#### [Assignment]
From the records that follow, copy every line that contains the word "black".

#### [Collected data]
┄┄┄┄┄┄┄┄┄┄

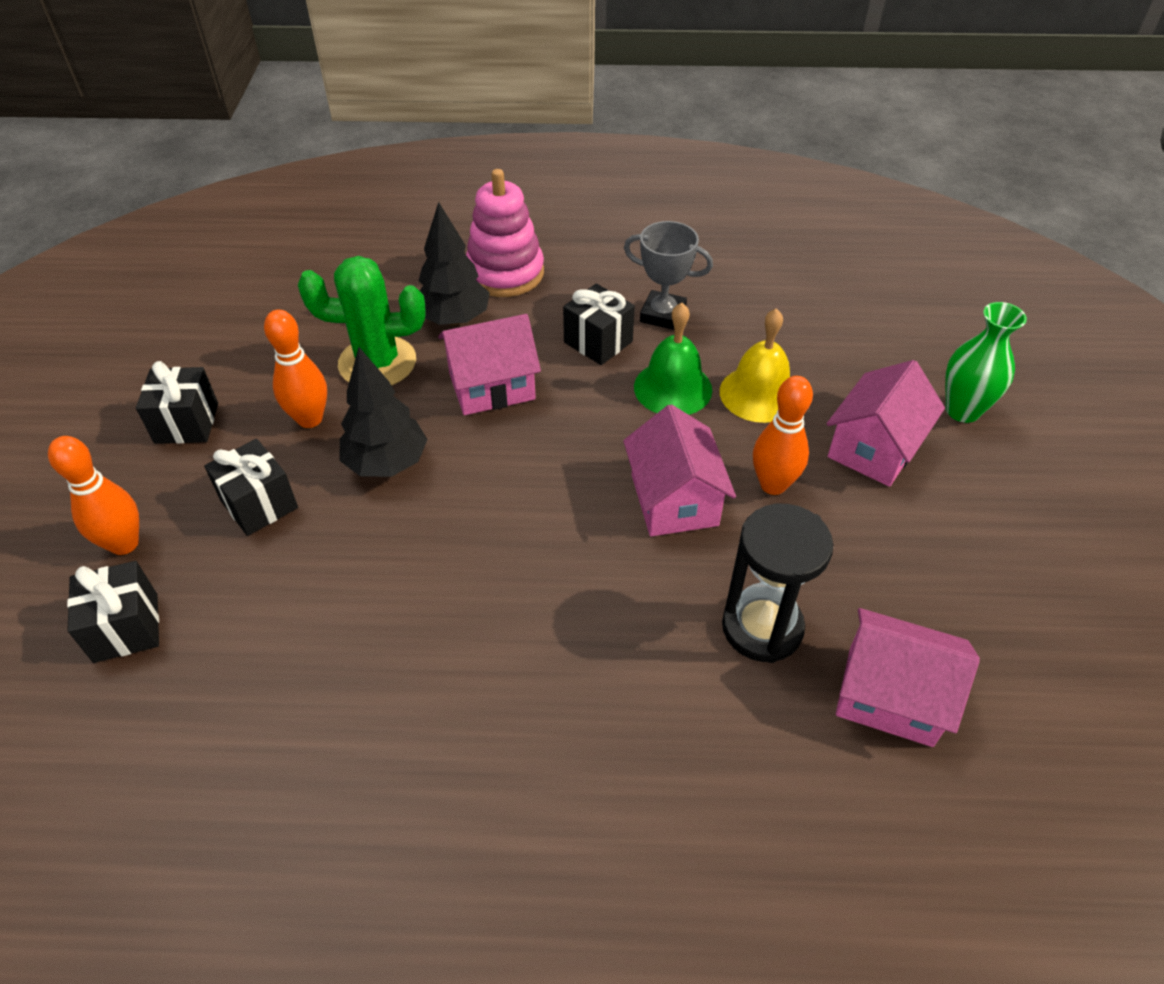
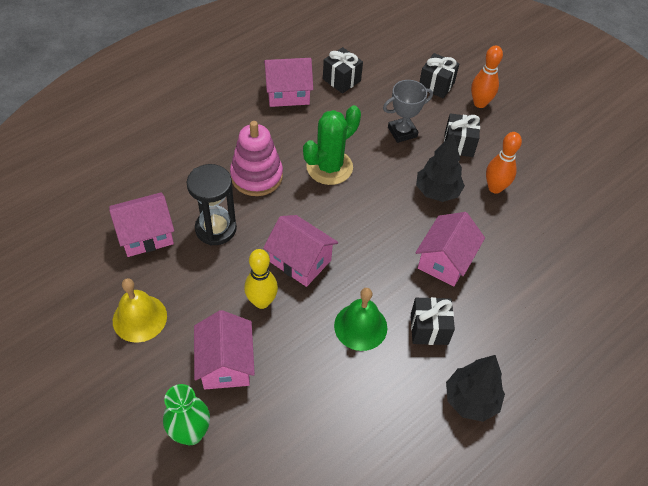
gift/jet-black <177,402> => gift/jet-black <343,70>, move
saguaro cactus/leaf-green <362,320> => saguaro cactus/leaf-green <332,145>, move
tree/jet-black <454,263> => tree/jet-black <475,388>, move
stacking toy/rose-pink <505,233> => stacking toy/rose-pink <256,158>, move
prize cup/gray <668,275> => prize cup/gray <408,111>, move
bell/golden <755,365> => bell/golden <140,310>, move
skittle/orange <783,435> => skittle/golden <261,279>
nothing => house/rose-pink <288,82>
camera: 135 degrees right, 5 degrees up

┄┄┄┄┄┄┄┄┄┄

#### [Solution to the exercise]
gift/jet-black <177,402> => gift/jet-black <343,70>, move
tree/jet-black <454,263> => tree/jet-black <475,388>, move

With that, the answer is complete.